(SOURCE RECORDS)

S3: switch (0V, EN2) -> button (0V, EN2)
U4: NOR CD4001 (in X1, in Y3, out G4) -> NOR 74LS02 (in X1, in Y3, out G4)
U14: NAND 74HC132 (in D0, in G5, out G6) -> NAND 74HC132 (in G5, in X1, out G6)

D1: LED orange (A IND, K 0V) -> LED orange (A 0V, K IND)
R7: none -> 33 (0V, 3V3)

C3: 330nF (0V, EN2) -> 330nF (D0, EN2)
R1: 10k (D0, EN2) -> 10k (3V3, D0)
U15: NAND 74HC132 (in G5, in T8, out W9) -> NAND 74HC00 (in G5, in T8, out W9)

(End SOURCE RECORDS)
(SOURCE RECORDS)

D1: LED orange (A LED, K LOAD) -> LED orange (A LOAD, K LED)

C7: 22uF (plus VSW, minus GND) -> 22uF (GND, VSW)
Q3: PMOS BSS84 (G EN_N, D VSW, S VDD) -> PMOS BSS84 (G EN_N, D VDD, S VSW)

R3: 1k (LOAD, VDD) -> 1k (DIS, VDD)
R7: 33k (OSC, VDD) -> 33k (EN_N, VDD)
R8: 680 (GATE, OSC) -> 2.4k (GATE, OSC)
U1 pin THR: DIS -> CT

(End SOURCE RECORDS)
(SOURCE RECORDS)

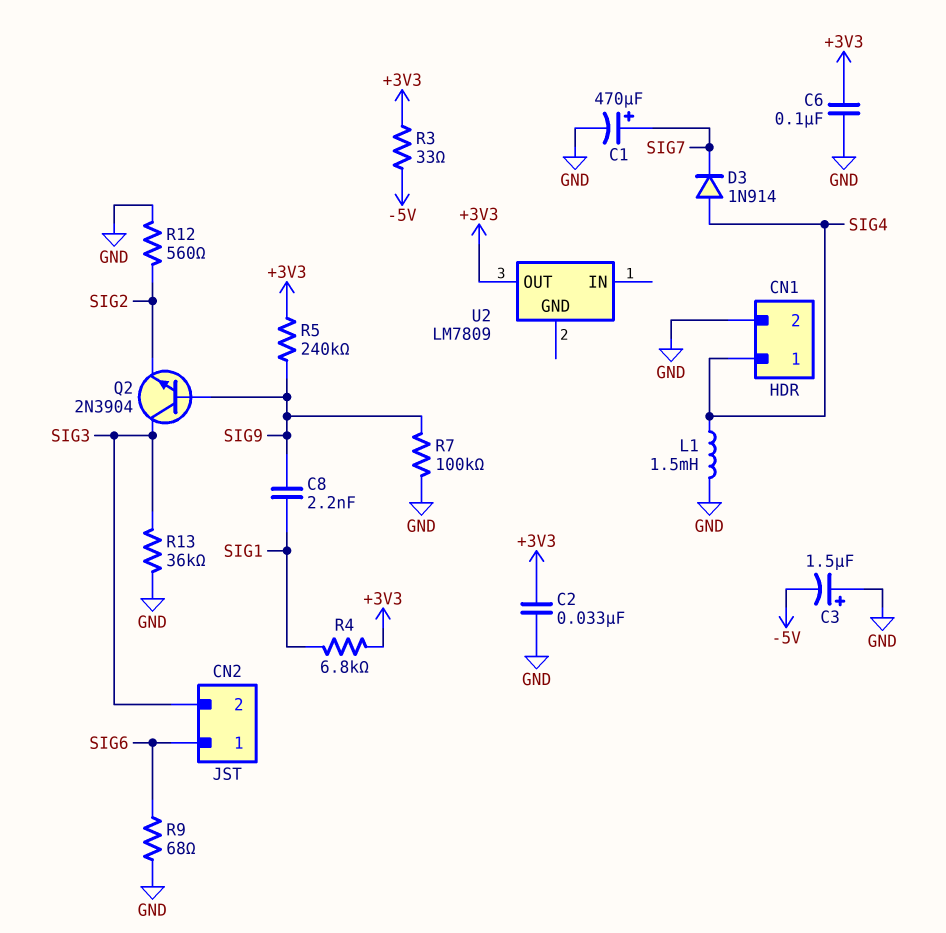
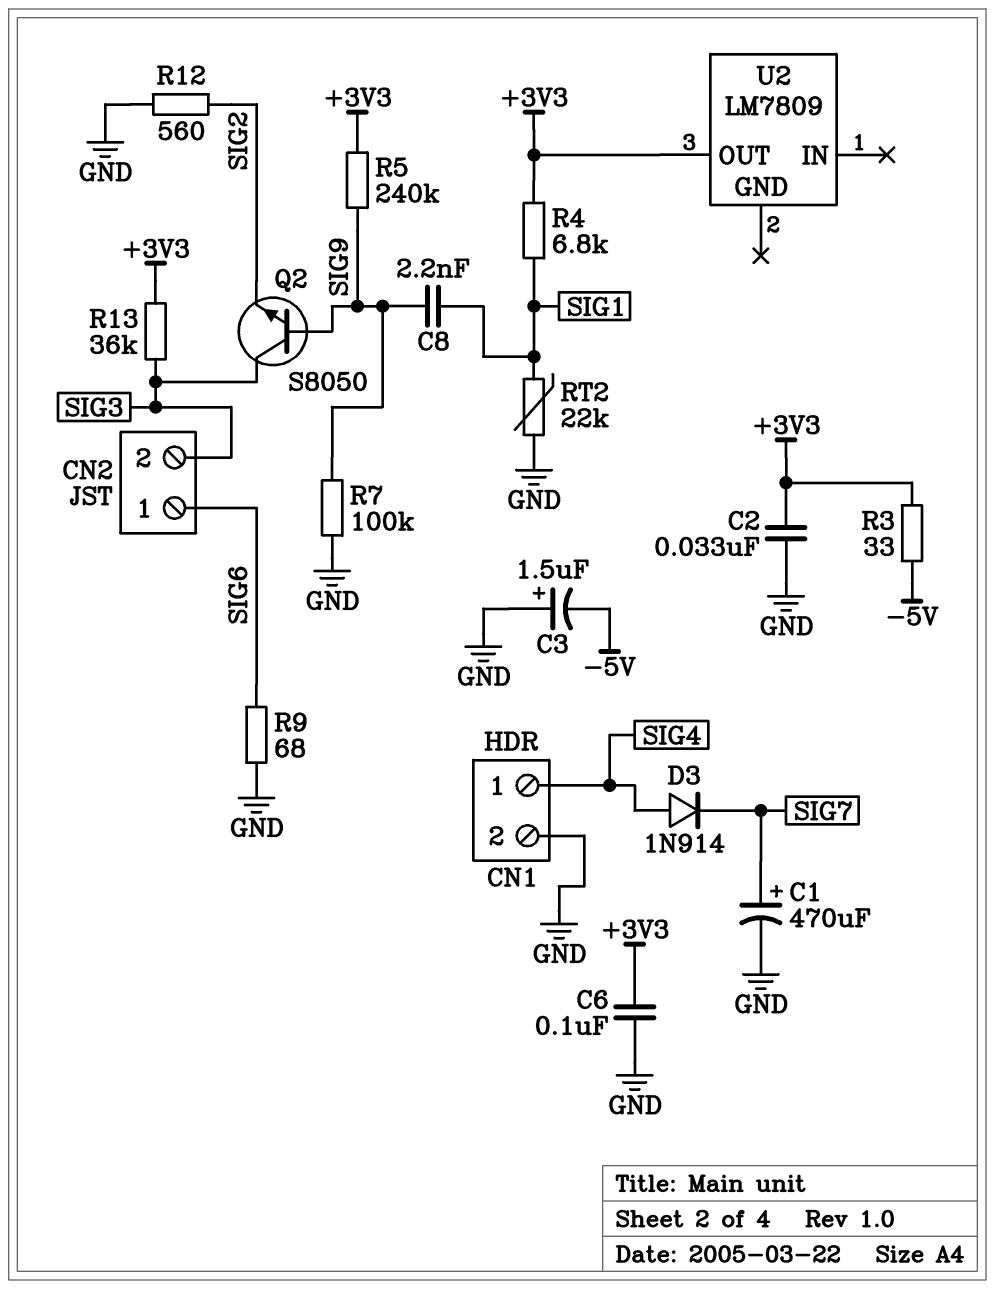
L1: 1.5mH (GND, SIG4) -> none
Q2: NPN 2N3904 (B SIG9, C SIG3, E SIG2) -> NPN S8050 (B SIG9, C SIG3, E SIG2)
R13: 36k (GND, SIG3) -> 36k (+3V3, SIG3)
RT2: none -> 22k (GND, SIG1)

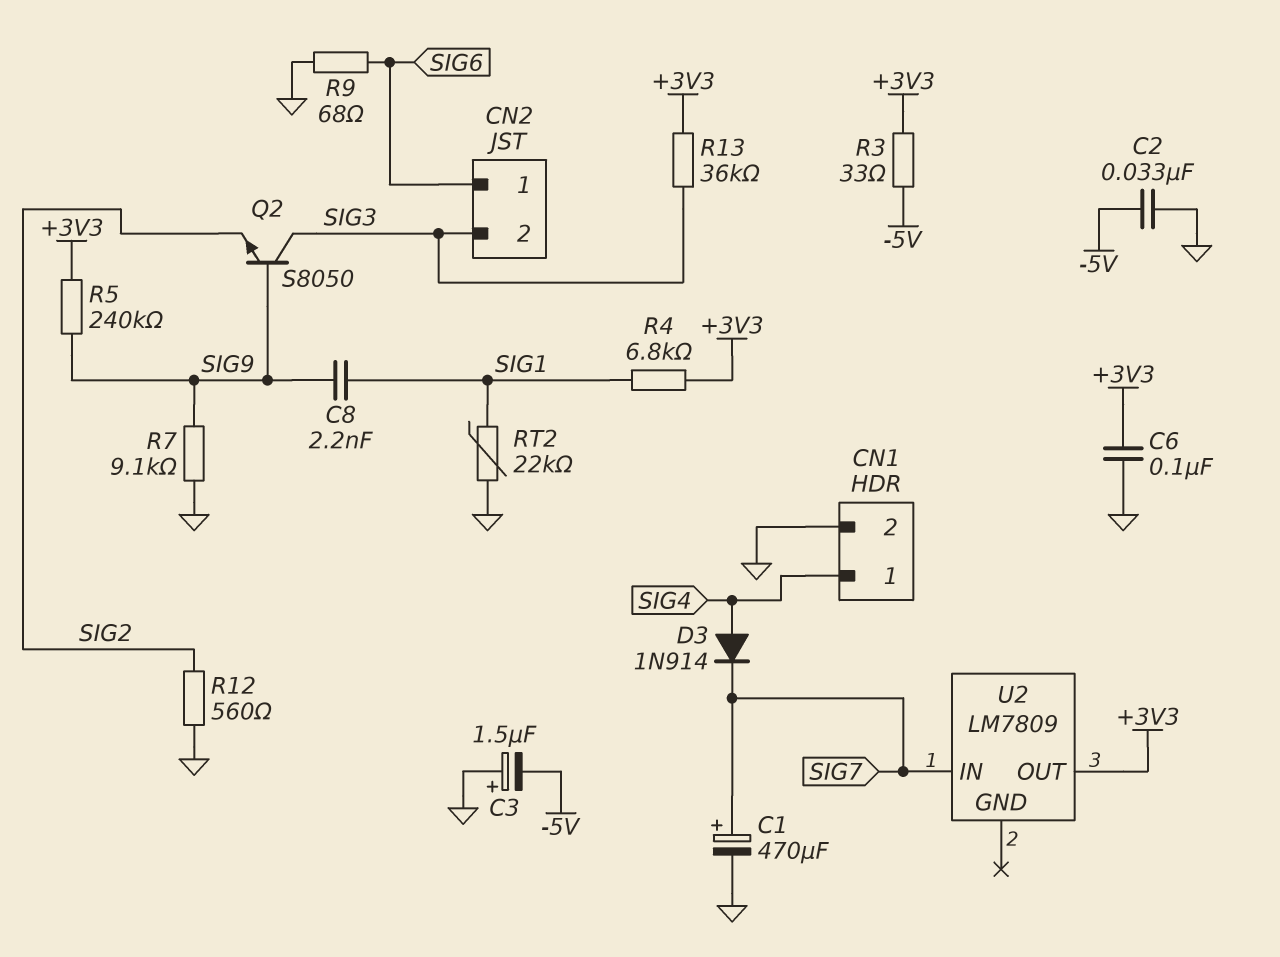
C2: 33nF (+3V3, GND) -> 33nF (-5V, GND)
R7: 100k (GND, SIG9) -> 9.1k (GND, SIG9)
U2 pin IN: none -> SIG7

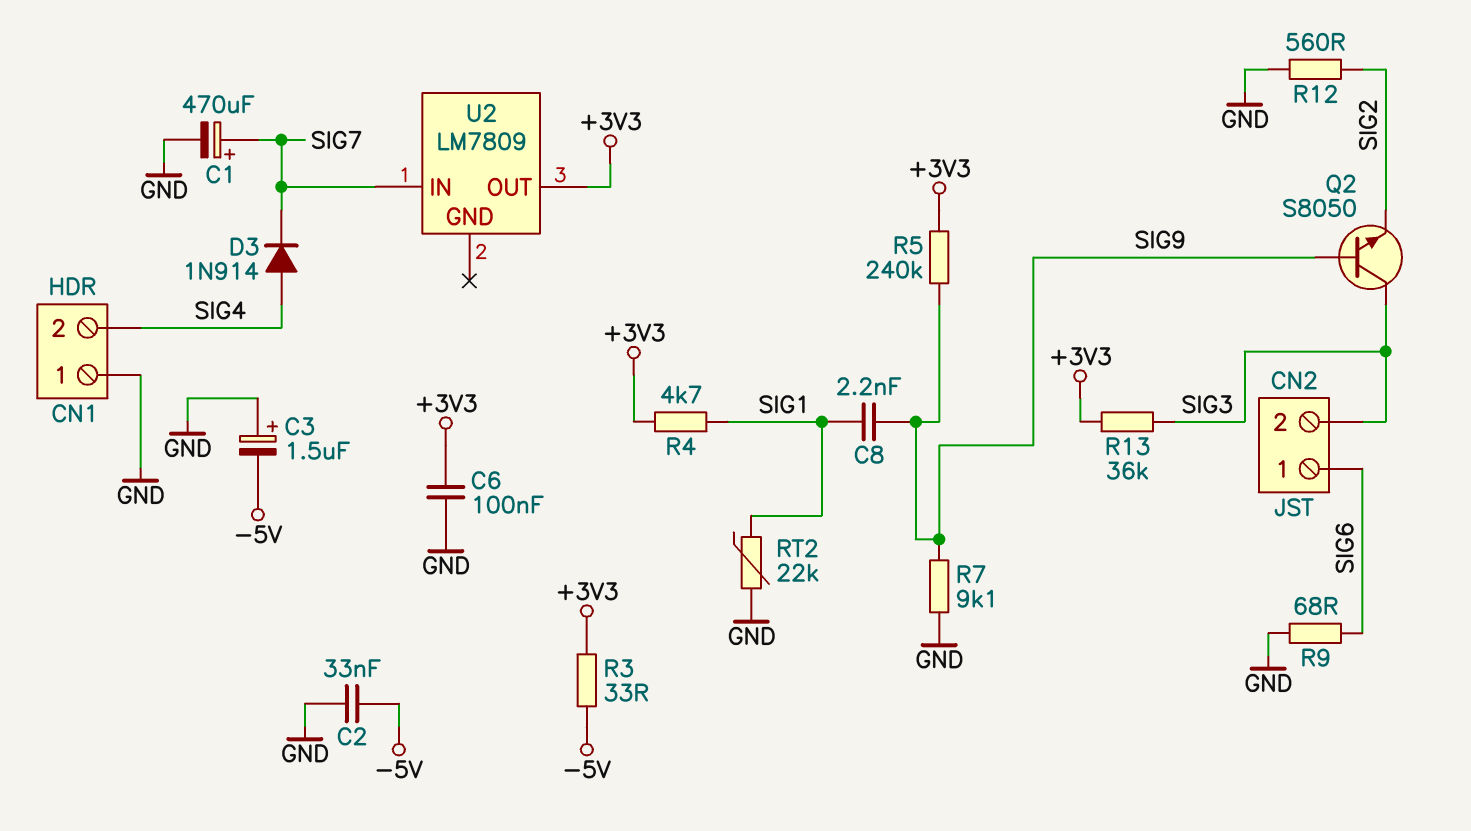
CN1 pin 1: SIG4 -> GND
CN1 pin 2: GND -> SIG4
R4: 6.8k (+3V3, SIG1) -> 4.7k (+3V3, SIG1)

(End SOURCE RECORDS)

* _EXERCISE BRIEF_: Taking the lines above, repeat exactly those from the line that contains "S3: switch (0V, EN2) -> button (0V, EN2)" through the line that contains "U15: NAND 74HC132", and both of those lines as well. Include nothing else.

* _ANSWER AREA_:
S3: switch (0V, EN2) -> button (0V, EN2)
U4: NOR CD4001 (in X1, in Y3, out G4) -> NOR 74LS02 (in X1, in Y3, out G4)
U14: NAND 74HC132 (in D0, in G5, out G6) -> NAND 74HC132 (in G5, in X1, out G6)

D1: LED orange (A IND, K 0V) -> LED orange (A 0V, K IND)
R7: none -> 33 (0V, 3V3)

C3: 330nF (0V, EN2) -> 330nF (D0, EN2)
R1: 10k (D0, EN2) -> 10k (3V3, D0)
U15: NAND 74HC132 (in G5, in T8, out W9) -> NAND 74HC00 (in G5, in T8, out W9)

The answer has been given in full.